Action item: Copy nothing but the lines below, from the one with "brown square: rotated 24 degrees clockwise" through the one with "green rectangle: moved 1 px right, 4 px up", exactly as written; no pictures should appear.

Data under study:
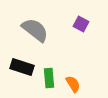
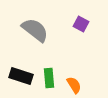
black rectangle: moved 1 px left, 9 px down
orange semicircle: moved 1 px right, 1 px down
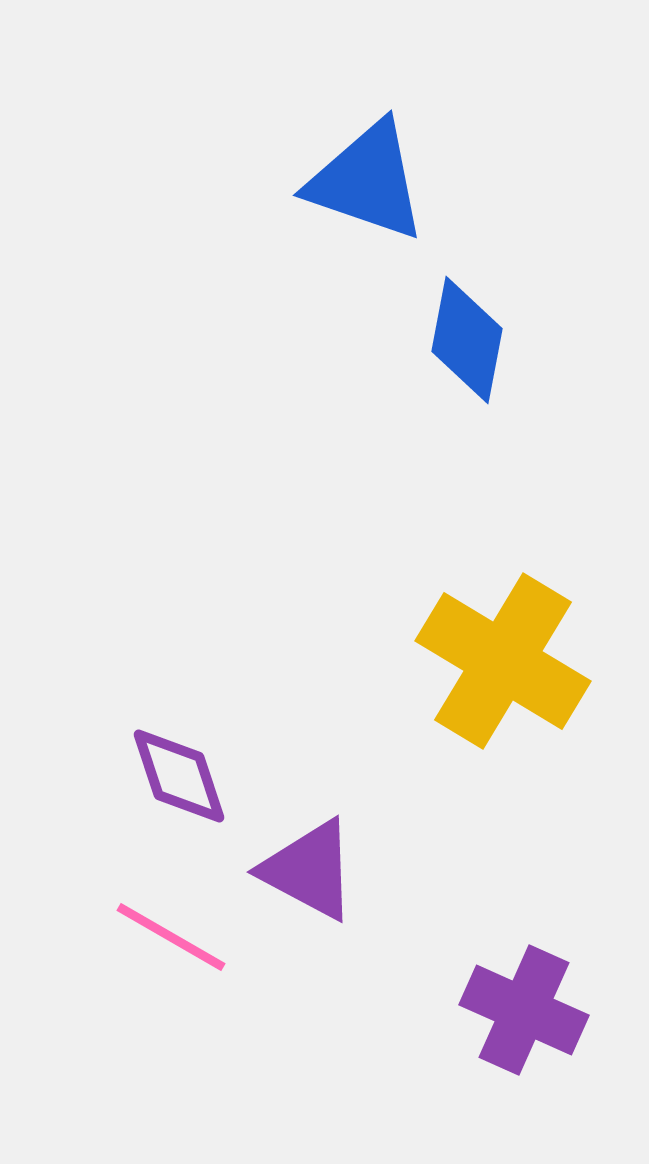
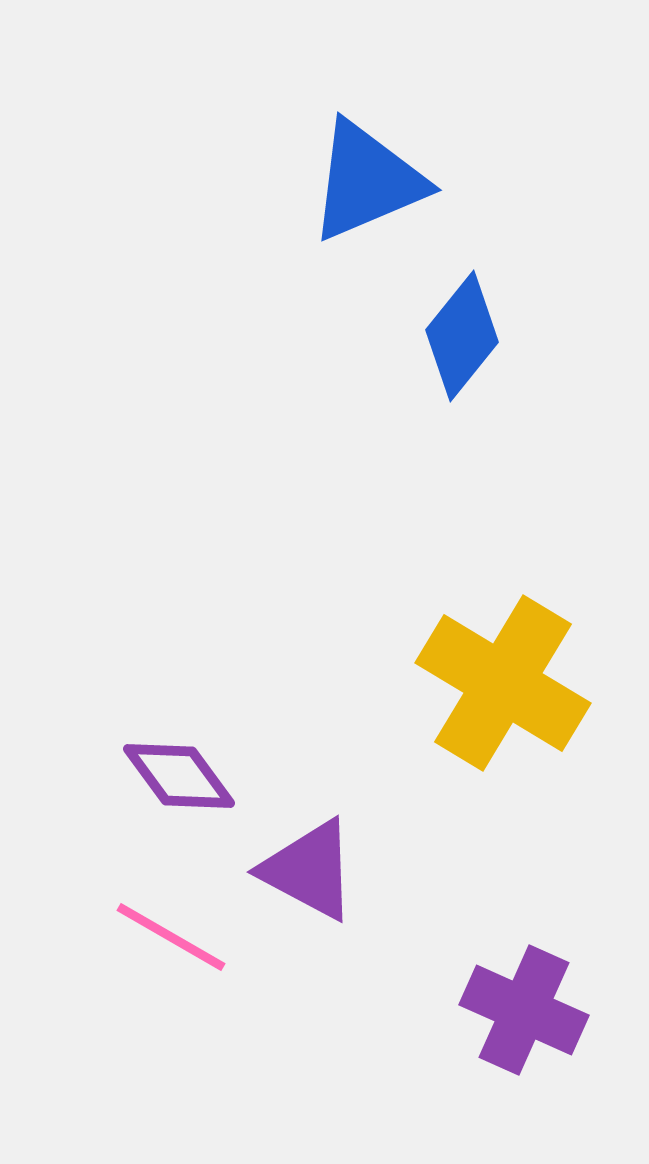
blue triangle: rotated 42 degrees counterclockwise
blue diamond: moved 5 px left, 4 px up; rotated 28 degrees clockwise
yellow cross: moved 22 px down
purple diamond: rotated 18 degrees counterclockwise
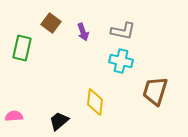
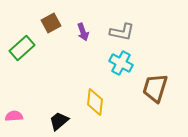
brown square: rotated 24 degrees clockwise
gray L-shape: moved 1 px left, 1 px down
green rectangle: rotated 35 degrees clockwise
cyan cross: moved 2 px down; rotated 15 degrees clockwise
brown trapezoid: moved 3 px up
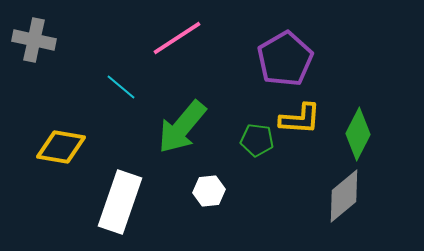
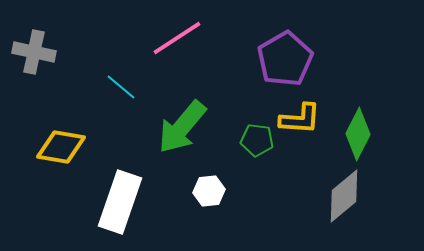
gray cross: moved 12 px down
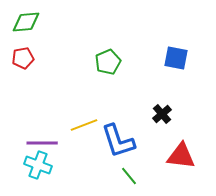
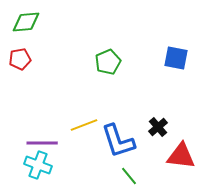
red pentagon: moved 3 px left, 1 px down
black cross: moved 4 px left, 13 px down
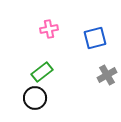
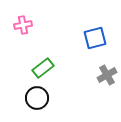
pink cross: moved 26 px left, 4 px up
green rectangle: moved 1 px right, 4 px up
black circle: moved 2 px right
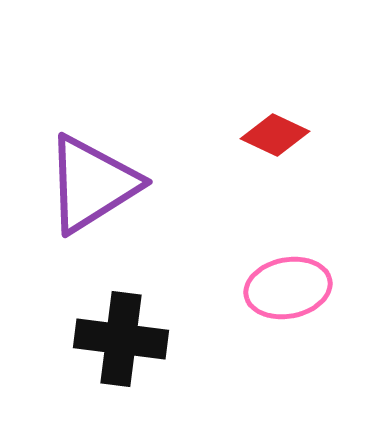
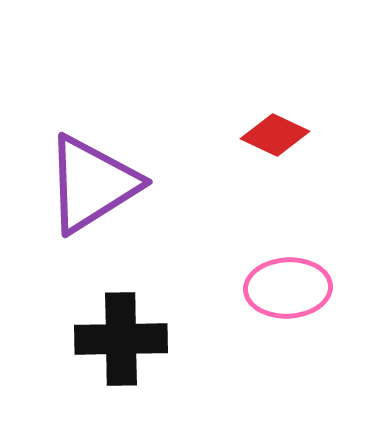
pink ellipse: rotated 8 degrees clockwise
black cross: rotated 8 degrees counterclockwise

Result for this exercise:
brown square: rotated 24 degrees clockwise
gray L-shape: moved 1 px left, 1 px down
green rectangle: rotated 35 degrees clockwise
cyan cross: moved 2 px down; rotated 15 degrees clockwise
brown trapezoid: moved 3 px up
gray cross: moved 12 px down
red pentagon: moved 3 px left, 1 px down
black cross: moved 4 px left, 13 px down
pink cross: moved 26 px left, 4 px up
green rectangle: moved 1 px right, 4 px up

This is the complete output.